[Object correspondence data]
※

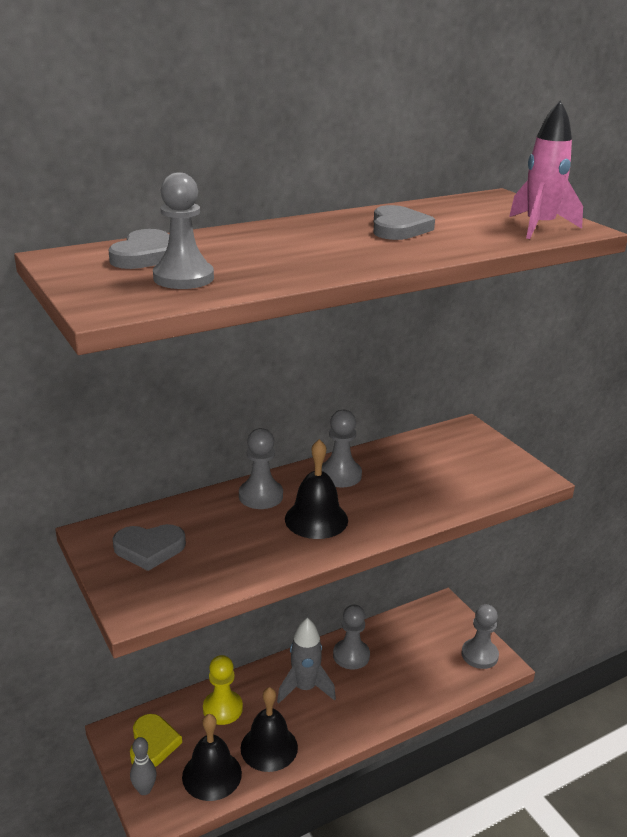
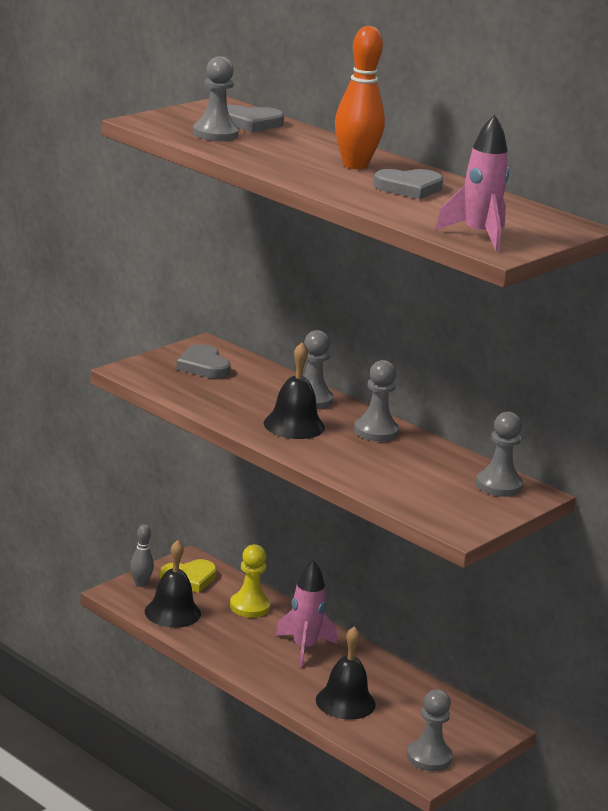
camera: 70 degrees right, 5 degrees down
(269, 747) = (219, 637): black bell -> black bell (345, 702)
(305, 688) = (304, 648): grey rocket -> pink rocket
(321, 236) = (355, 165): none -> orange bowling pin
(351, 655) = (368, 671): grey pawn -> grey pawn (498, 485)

※

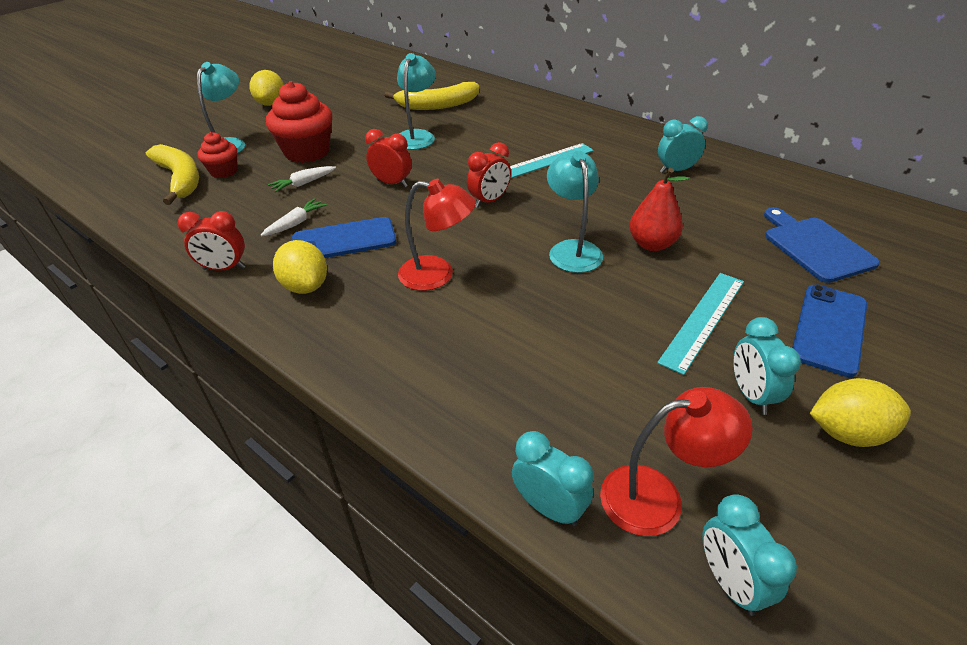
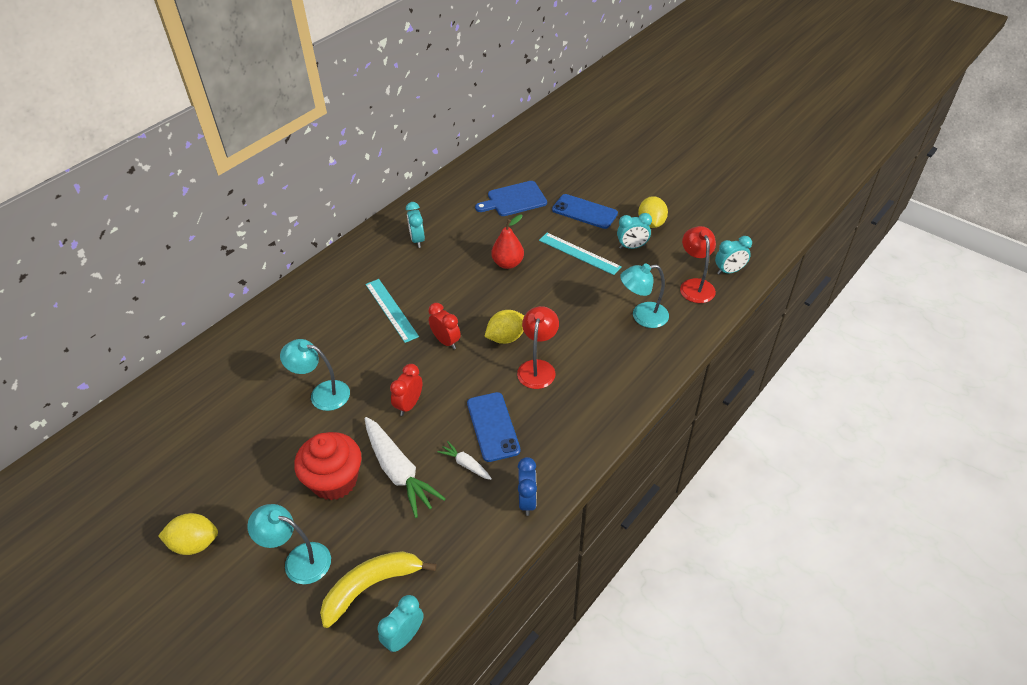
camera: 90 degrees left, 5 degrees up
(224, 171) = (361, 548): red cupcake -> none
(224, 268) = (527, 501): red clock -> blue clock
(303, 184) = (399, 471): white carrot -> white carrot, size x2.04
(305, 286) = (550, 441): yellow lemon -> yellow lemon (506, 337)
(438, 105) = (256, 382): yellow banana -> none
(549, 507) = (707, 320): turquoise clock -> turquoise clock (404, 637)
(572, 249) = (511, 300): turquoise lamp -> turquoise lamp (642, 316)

※

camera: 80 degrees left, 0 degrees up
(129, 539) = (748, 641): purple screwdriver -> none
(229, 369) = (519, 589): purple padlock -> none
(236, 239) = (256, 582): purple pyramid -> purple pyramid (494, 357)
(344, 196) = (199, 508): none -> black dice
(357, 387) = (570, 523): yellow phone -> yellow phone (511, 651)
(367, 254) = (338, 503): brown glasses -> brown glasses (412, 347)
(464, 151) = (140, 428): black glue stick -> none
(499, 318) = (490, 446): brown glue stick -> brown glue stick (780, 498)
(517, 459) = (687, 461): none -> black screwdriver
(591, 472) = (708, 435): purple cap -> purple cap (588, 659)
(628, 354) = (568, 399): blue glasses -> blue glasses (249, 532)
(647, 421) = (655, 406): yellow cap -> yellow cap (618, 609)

※

**Task requirements:**
Looking at the records above, return exactly the lines from the line with "(438, 105) = (256, 382): yellow" to the line with "(572, 249) = (511, 300): turquoise", both ends included.

**Final answer:**
(438, 105) = (256, 382): yellow banana -> none
(549, 507) = (707, 320): turquoise clock -> turquoise clock (404, 637)
(572, 249) = (511, 300): turquoise lamp -> turquoise lamp (642, 316)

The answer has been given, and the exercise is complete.